Instructions to follow: The required output is all lines below that contain the word "MCLR".

Records from a data collection
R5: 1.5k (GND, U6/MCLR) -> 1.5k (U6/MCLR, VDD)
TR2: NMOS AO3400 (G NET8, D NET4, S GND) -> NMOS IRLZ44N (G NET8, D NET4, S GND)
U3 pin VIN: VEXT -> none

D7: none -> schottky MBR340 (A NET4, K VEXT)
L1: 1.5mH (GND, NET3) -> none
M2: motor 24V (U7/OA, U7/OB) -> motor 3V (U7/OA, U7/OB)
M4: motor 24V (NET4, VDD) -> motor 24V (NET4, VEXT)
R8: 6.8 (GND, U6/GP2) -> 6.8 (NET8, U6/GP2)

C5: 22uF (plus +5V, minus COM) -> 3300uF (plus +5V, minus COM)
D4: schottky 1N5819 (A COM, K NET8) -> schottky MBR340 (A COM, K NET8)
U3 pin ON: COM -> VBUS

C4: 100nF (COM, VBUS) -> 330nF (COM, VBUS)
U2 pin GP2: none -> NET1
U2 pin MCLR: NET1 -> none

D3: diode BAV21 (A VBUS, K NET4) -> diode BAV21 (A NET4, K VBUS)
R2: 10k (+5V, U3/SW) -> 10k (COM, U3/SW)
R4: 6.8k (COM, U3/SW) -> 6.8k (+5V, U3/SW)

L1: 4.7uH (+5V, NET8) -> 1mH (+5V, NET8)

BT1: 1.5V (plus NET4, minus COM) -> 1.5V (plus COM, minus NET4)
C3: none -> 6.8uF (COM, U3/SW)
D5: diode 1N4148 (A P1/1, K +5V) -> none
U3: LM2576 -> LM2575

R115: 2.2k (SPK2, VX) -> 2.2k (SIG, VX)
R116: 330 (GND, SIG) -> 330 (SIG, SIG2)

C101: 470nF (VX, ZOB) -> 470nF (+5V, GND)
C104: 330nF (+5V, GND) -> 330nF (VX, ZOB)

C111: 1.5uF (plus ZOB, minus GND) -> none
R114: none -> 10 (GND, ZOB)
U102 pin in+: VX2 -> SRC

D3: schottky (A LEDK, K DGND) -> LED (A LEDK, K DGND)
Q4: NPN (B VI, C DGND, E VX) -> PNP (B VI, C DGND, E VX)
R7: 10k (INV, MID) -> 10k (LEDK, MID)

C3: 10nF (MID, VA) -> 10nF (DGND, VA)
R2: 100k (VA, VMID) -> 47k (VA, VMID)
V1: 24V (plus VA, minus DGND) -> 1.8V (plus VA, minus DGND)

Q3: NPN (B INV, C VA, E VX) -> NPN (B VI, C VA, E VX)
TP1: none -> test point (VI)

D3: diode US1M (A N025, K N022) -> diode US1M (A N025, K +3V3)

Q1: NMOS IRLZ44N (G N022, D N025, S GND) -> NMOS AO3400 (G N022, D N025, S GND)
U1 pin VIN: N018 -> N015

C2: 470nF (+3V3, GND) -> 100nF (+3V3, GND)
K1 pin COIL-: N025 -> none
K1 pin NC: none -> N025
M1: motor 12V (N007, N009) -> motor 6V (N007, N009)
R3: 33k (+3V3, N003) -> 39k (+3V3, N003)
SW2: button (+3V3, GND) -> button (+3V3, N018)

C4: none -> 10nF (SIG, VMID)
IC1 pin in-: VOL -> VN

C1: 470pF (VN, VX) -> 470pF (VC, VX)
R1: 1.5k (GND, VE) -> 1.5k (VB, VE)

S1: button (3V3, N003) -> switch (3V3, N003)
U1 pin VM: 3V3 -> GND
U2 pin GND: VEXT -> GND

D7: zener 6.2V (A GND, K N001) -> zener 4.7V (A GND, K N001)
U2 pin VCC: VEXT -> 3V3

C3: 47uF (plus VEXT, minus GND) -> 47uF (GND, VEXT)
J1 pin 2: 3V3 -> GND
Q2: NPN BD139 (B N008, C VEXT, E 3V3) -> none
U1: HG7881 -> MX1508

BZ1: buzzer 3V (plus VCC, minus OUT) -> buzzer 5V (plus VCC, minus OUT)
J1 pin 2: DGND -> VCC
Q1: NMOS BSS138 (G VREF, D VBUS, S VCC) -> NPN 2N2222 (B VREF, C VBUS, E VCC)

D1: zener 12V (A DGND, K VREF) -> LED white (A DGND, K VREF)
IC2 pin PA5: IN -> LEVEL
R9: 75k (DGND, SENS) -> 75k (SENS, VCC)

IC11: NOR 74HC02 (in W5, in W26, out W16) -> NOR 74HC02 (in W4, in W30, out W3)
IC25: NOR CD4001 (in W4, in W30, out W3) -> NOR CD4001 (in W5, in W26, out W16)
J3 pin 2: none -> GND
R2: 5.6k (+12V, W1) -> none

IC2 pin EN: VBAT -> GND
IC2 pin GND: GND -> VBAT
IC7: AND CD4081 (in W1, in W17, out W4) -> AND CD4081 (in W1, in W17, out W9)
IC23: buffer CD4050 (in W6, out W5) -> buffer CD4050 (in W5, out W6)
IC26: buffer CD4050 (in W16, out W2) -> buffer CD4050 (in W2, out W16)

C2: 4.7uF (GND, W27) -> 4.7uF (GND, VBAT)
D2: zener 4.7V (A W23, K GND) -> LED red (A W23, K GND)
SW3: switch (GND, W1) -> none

Answer:
R5: 1.5k (GND, U6/MCLR) -> 1.5k (U6/MCLR, VDD)
U2 pin MCLR: NET1 -> none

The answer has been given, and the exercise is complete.